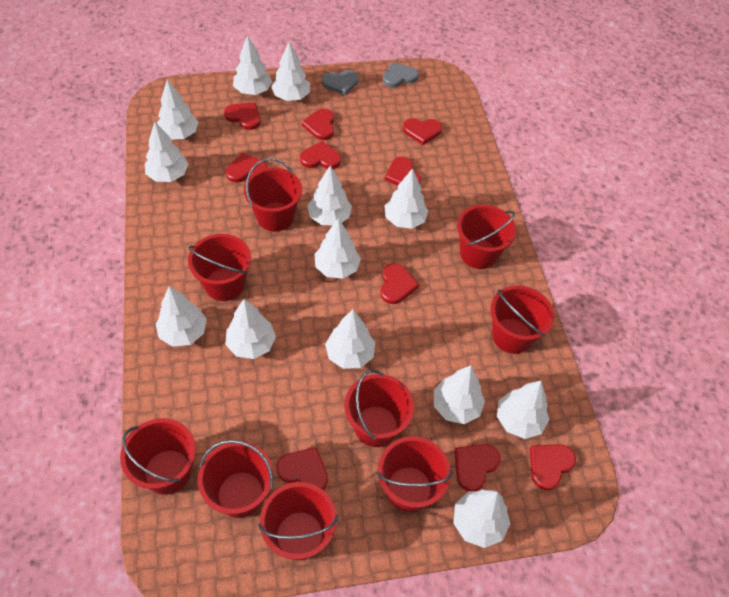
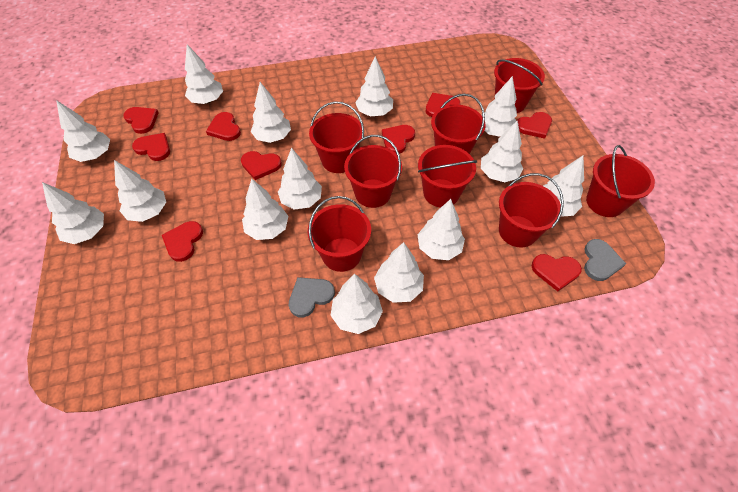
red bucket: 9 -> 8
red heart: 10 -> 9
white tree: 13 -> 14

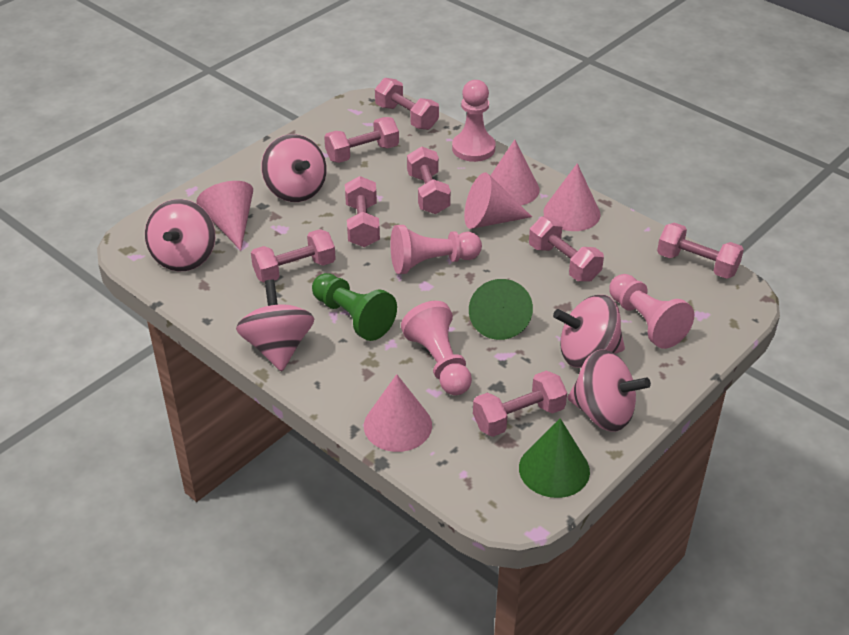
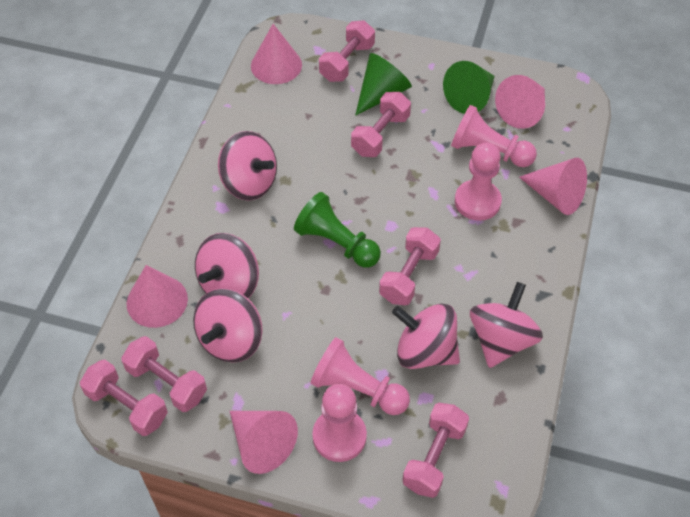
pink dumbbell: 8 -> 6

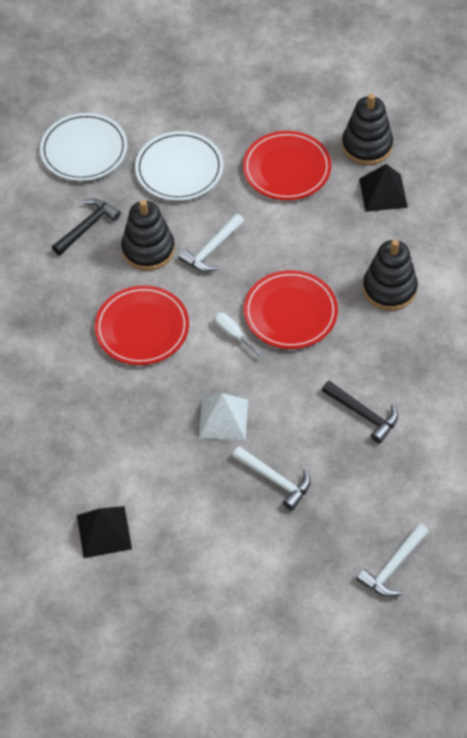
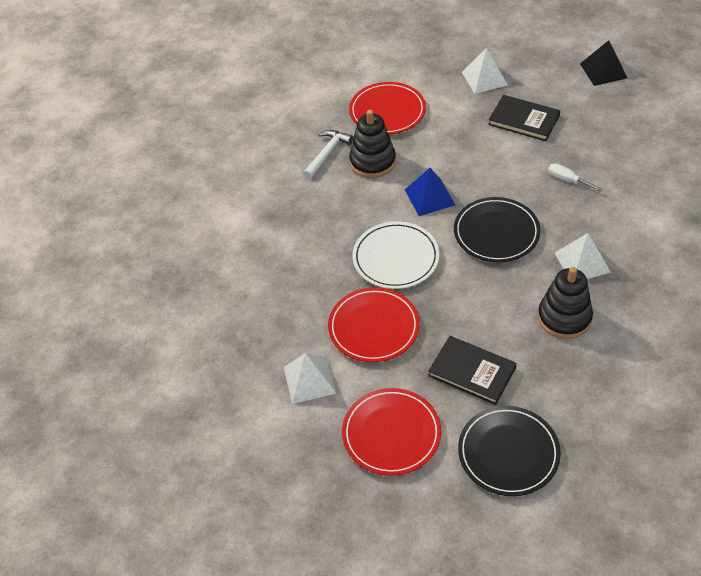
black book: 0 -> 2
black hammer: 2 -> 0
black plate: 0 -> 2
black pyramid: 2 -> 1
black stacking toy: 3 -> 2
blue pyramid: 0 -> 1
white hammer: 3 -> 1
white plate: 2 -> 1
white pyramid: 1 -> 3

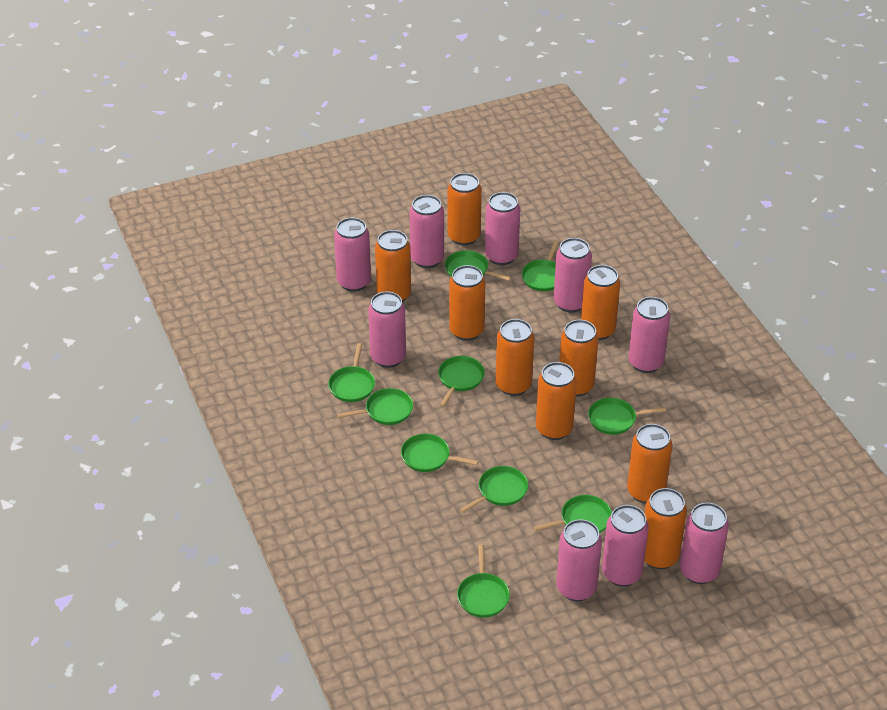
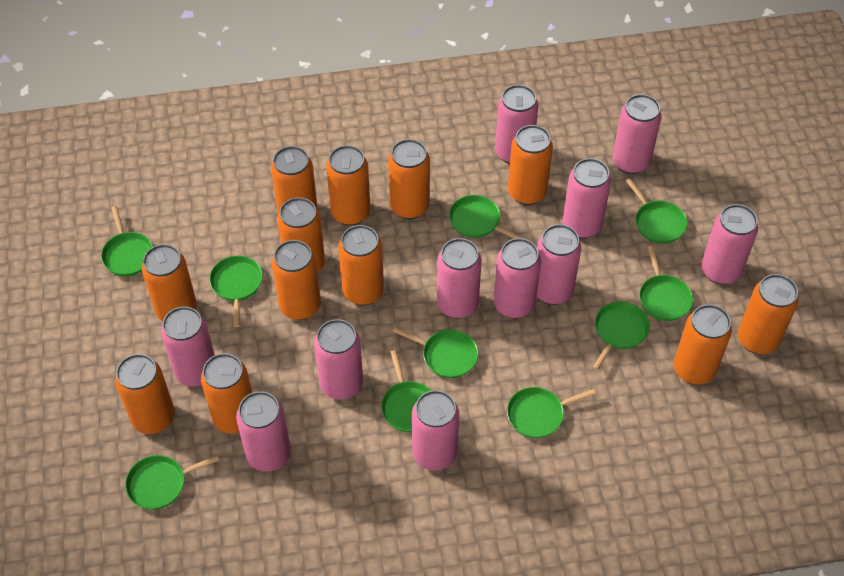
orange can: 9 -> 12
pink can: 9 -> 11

####################

Exercise brief
Find each line of the data above that holds the word "white", then copy it.

Final answer
white tree: 13 -> 14
white hammer: 3 -> 1
white plate: 2 -> 1
white pyramid: 1 -> 3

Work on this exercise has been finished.